- **REQUIREMENT**: Pull out every line below that contains the word "blue".

- **AVAILABLE DATA**:
>>>

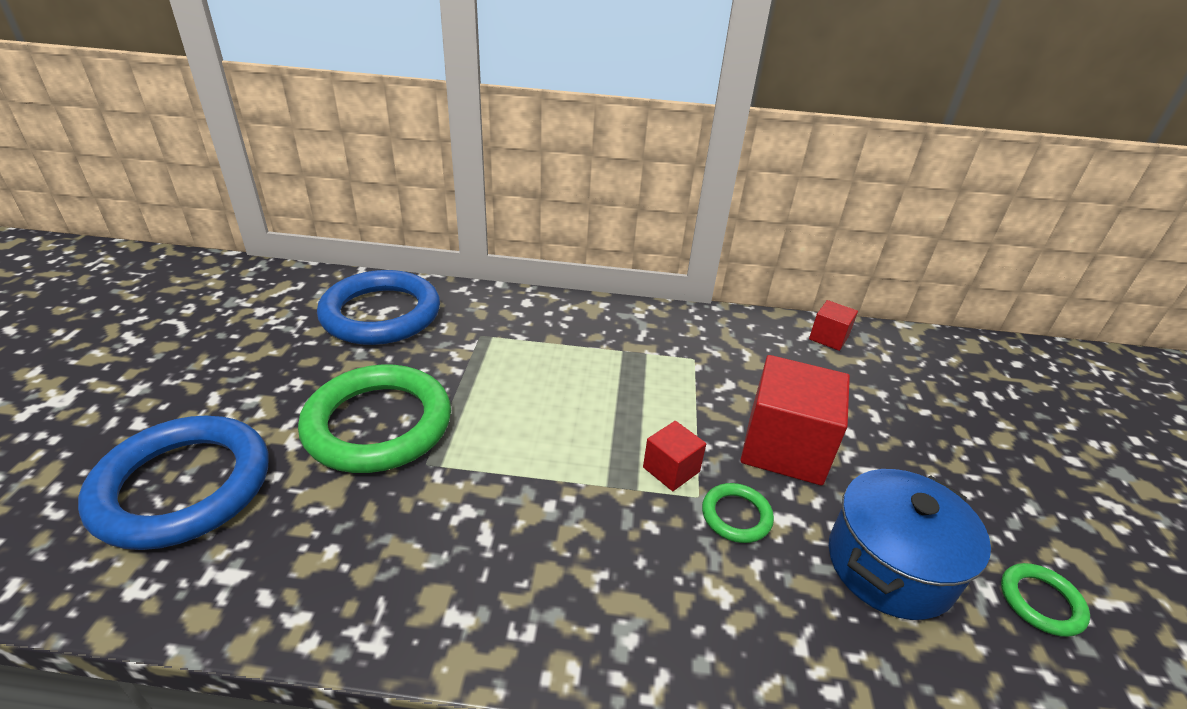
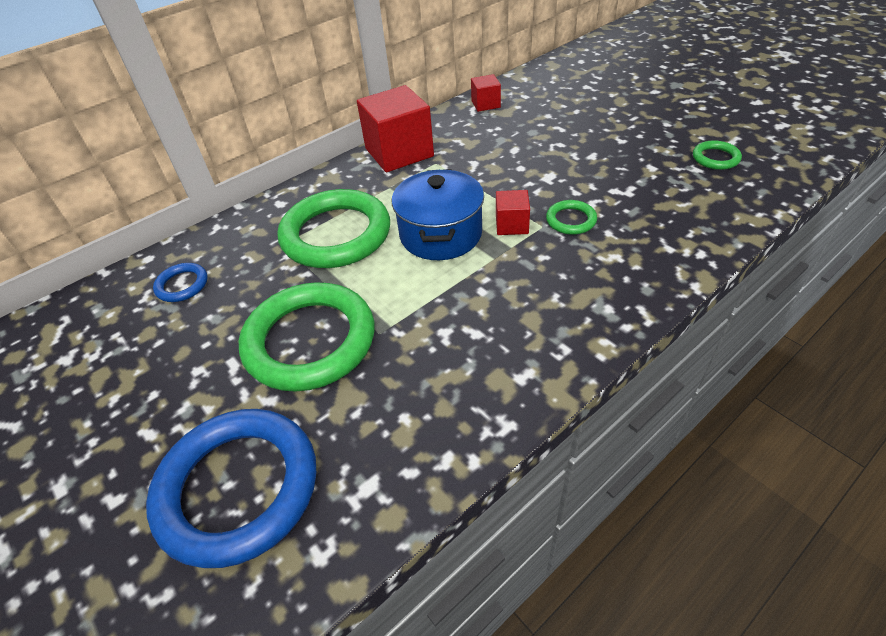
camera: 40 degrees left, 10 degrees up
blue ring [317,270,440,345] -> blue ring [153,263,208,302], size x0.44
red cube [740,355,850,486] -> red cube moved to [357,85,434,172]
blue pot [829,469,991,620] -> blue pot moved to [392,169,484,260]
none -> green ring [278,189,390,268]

<<<

- **FINISHED EXERCISE**:
blue ring [317,270,440,345] -> blue ring [153,263,208,302], size x0.44
blue pot [829,469,991,620] -> blue pot moved to [392,169,484,260]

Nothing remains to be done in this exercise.